__AIM OF THE TASK__
Starting at the line that contains "cyan brick A7", reproduce only the lines through the end of the data, exactly, including both the first and the last; skip the pictures.

__MATERIAL FOR THIS EXERCISE__

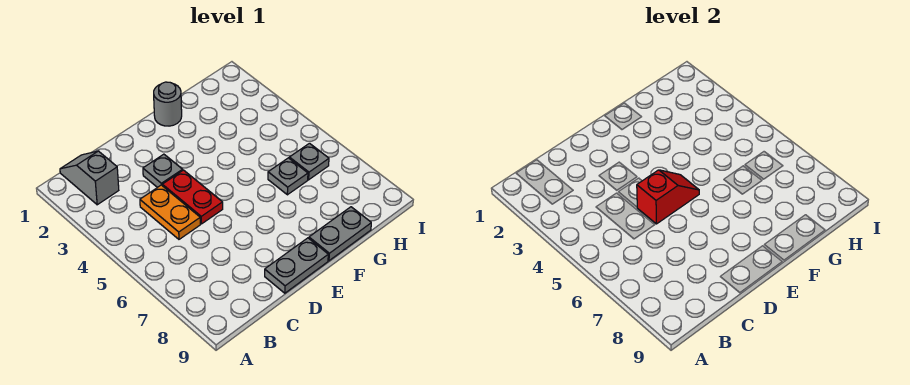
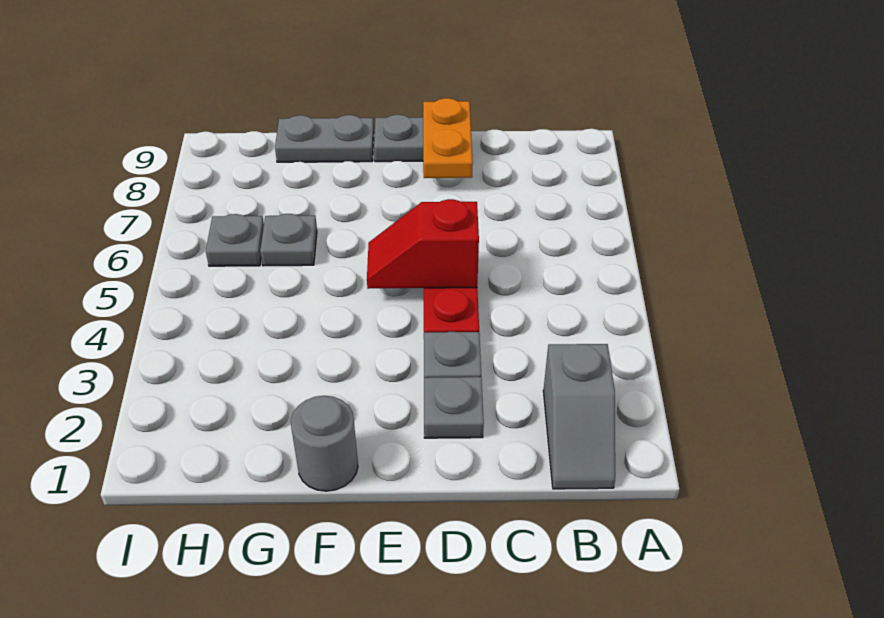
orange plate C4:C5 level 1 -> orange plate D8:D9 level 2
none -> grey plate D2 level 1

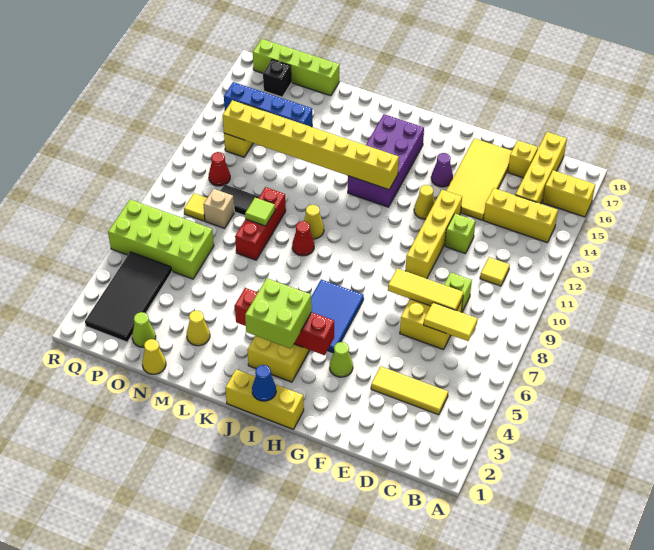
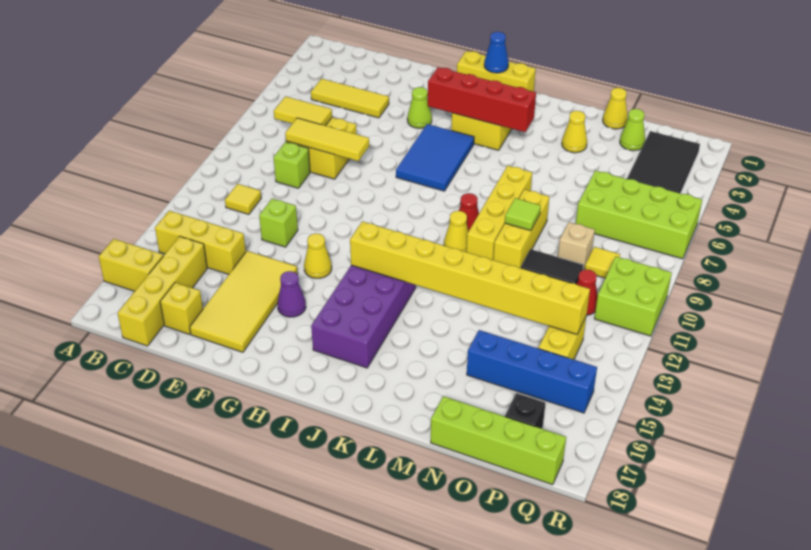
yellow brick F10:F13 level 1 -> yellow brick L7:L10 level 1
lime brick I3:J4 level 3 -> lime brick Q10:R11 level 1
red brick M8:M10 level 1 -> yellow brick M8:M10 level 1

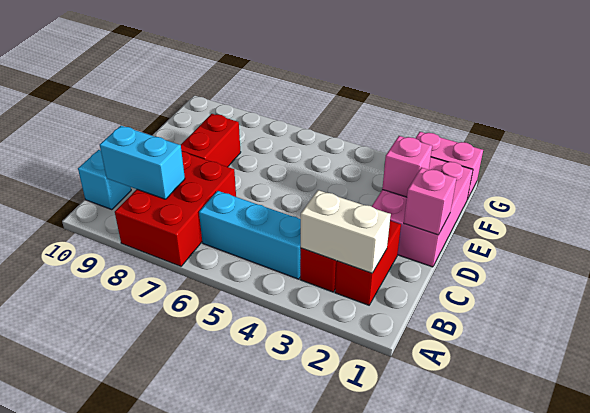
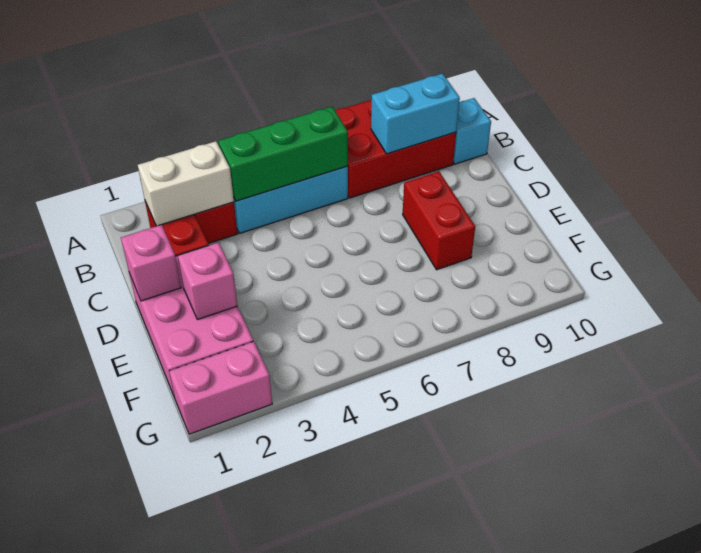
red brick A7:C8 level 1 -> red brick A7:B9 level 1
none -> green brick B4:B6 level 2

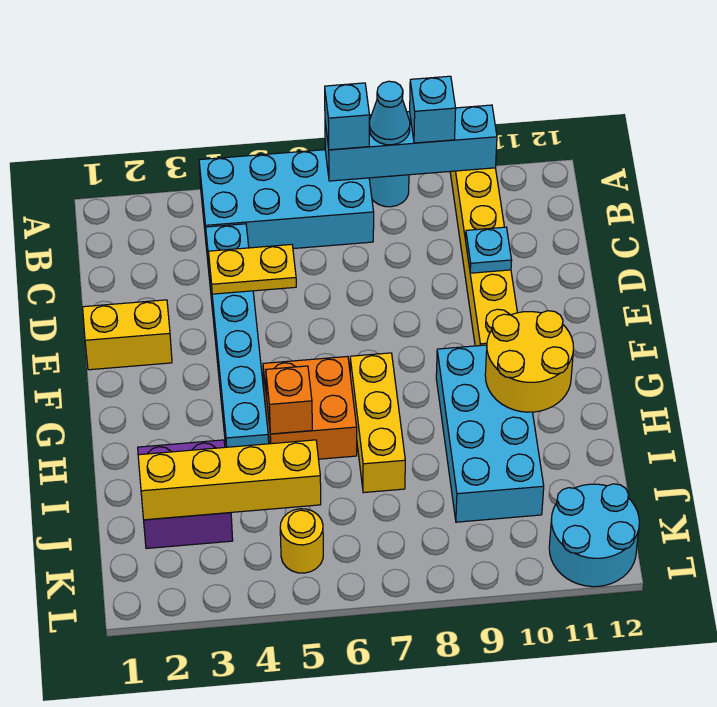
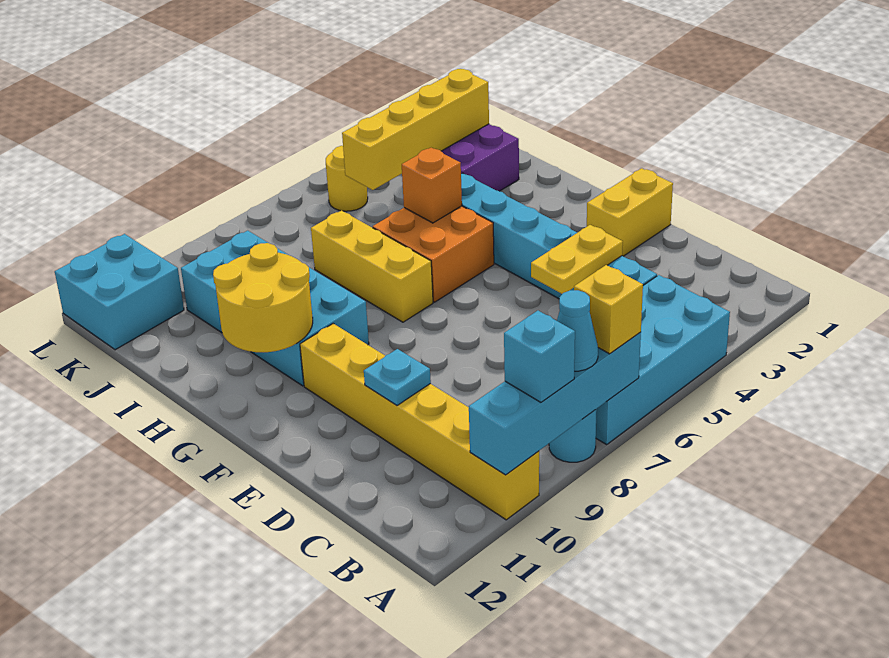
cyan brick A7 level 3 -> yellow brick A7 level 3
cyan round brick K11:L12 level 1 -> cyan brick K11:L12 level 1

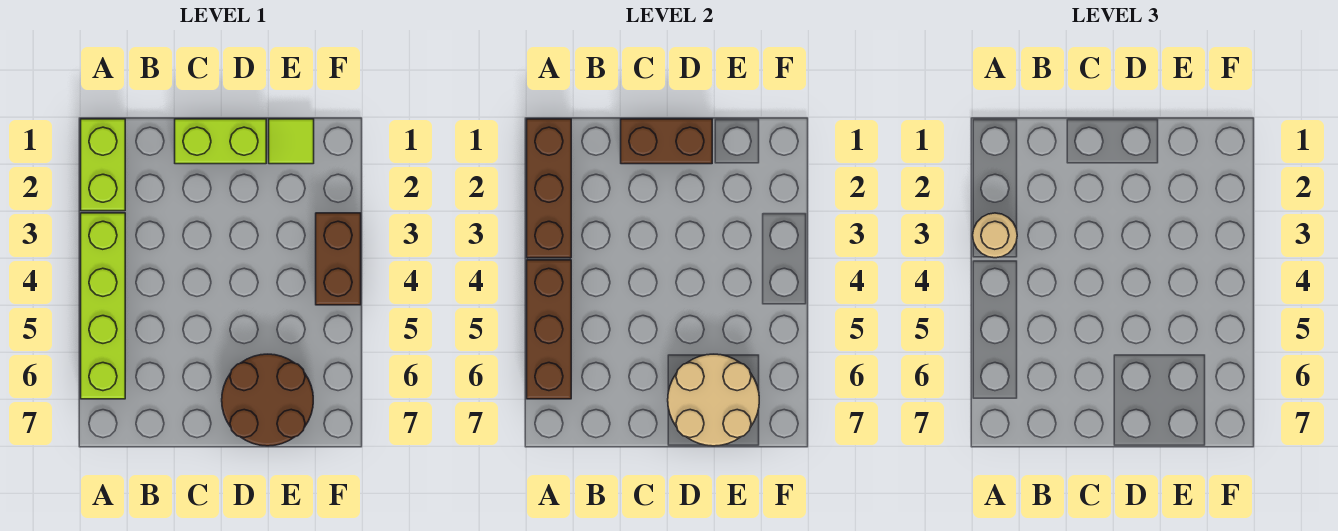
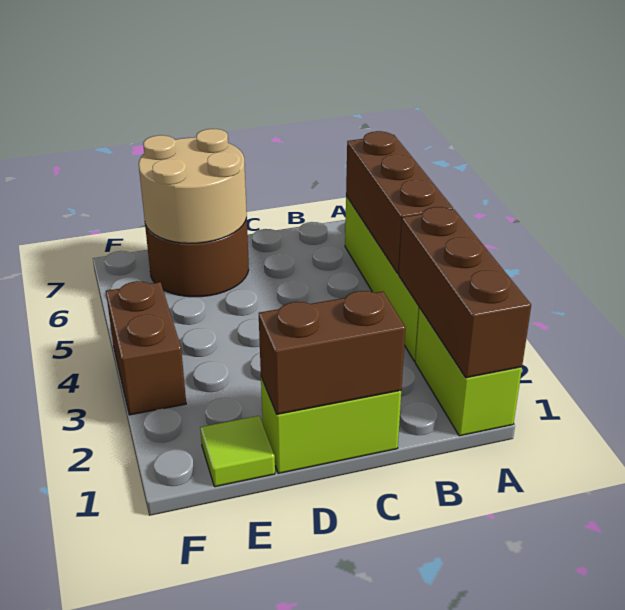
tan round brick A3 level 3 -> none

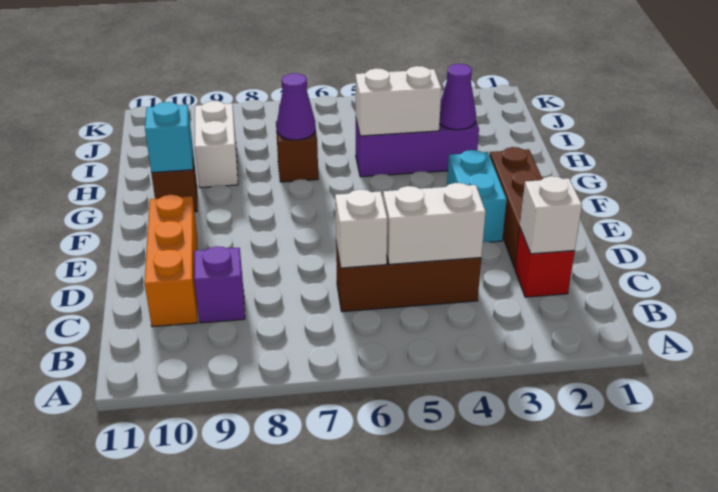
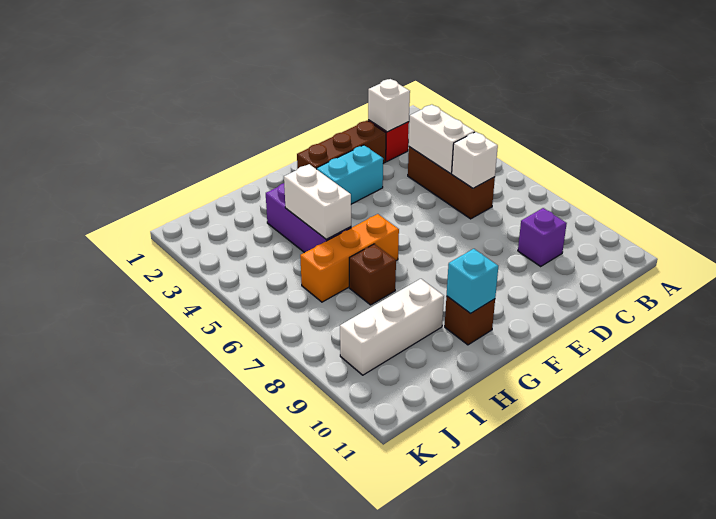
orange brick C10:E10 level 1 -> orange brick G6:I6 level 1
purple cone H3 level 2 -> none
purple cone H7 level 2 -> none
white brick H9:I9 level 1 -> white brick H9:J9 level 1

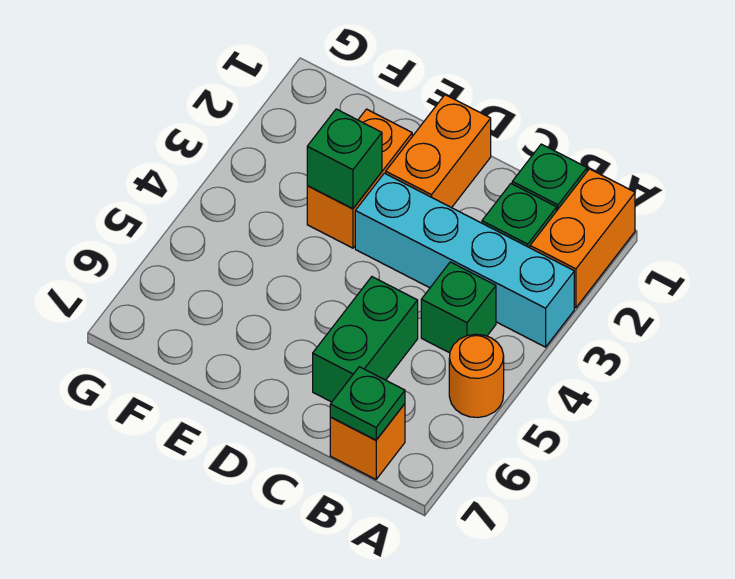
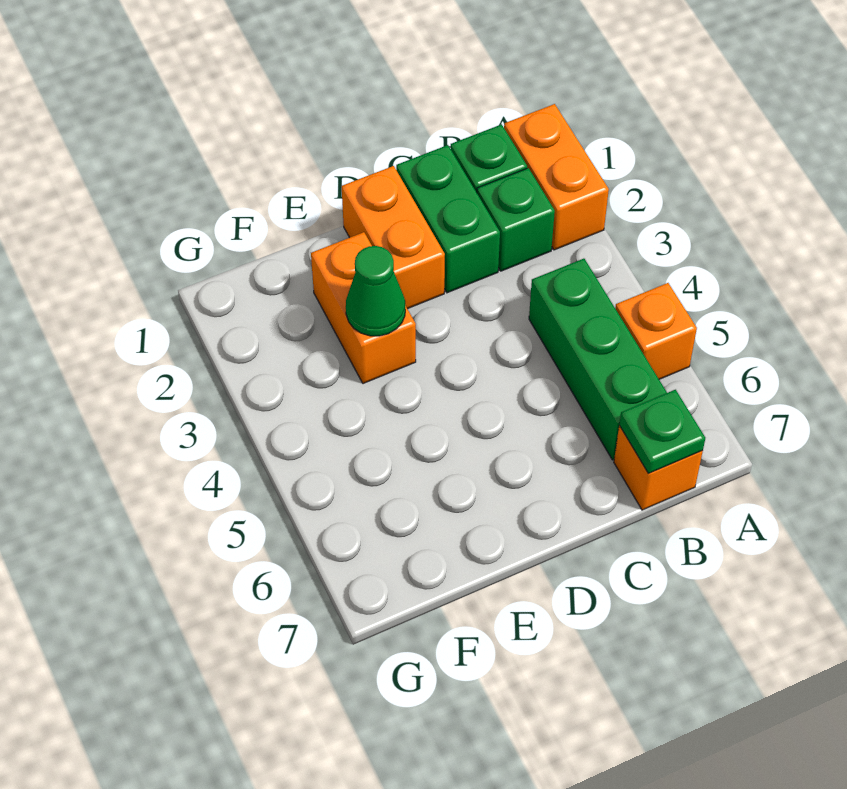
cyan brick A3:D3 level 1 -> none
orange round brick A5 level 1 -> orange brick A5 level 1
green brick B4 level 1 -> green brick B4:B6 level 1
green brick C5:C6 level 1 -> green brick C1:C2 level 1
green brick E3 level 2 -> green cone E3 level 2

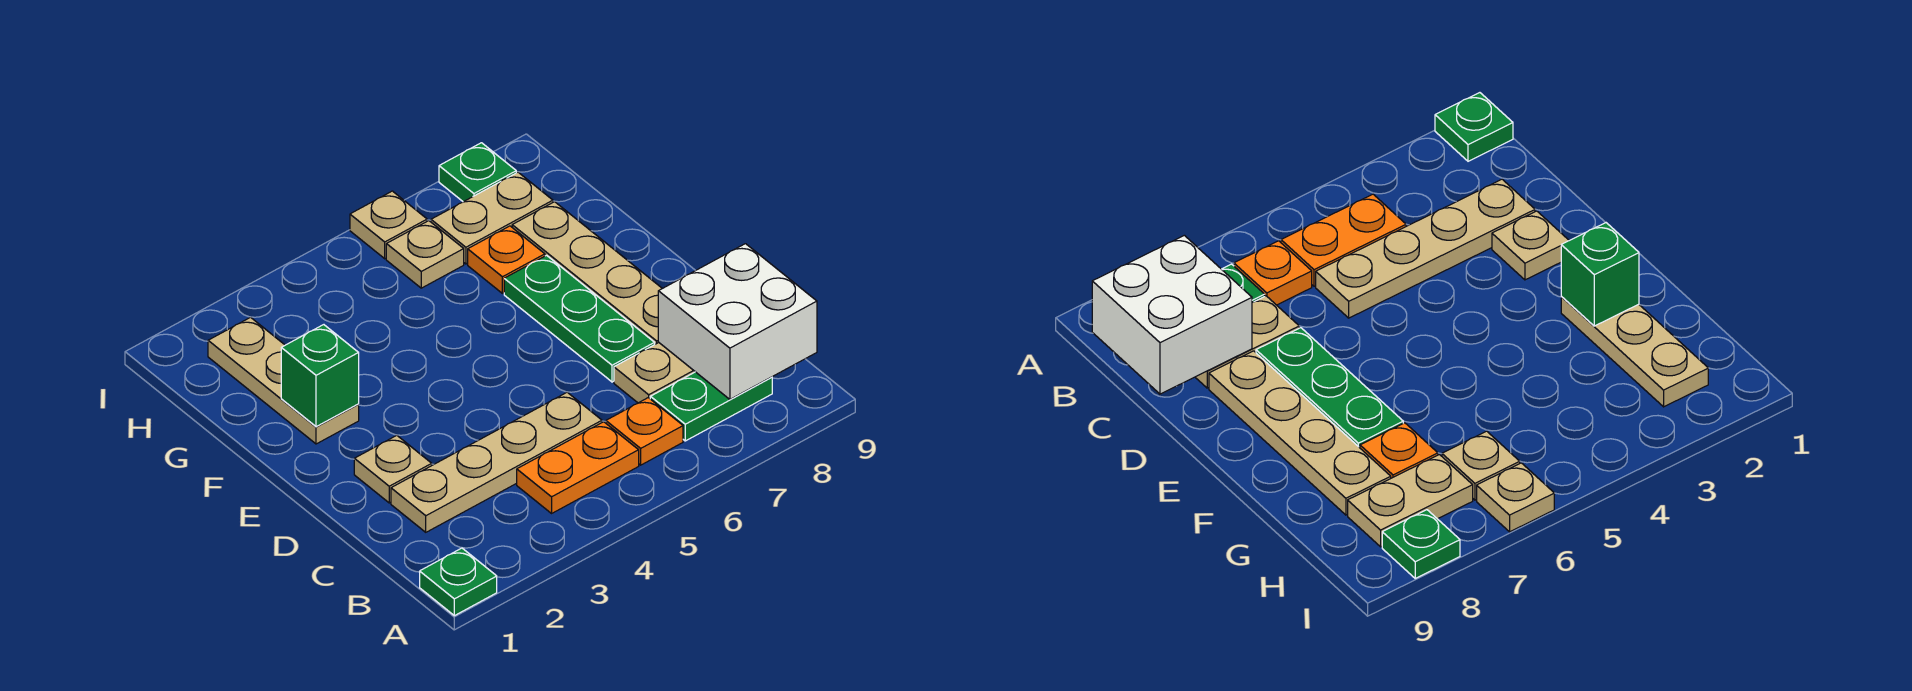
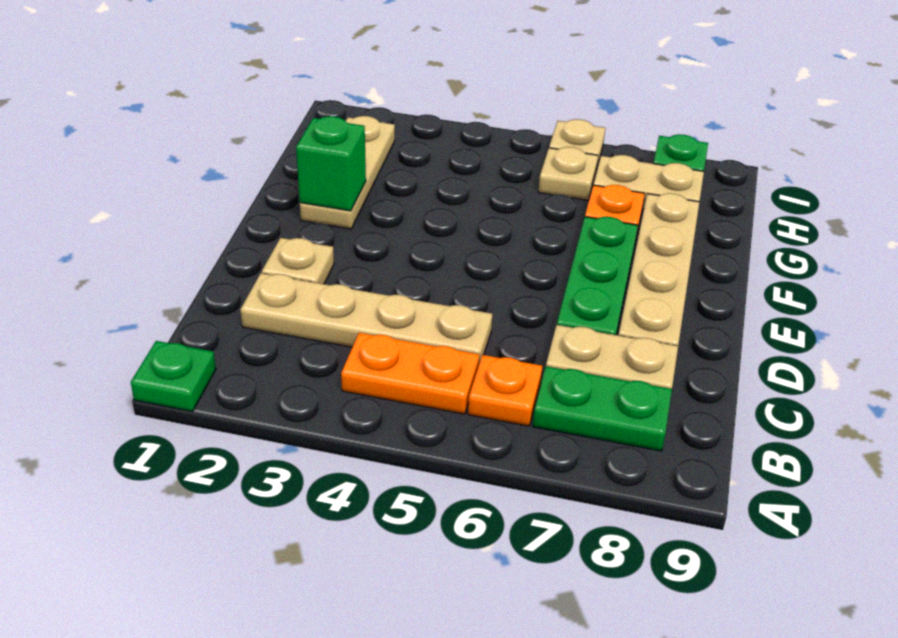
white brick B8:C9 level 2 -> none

__FINAL ANSWER__
cyan brick A7 level 3 -> yellow brick A7 level 3
cyan round brick K11:L12 level 1 -> cyan brick K11:L12 level 1

tan round brick A3 level 3 -> none

orange brick C10:E10 level 1 -> orange brick G6:I6 level 1
purple cone H3 level 2 -> none
purple cone H7 level 2 -> none
white brick H9:I9 level 1 -> white brick H9:J9 level 1

cyan brick A3:D3 level 1 -> none
orange round brick A5 level 1 -> orange brick A5 level 1
green brick B4 level 1 -> green brick B4:B6 level 1
green brick C5:C6 level 1 -> green brick C1:C2 level 1
green brick E3 level 2 -> green cone E3 level 2

white brick B8:C9 level 2 -> none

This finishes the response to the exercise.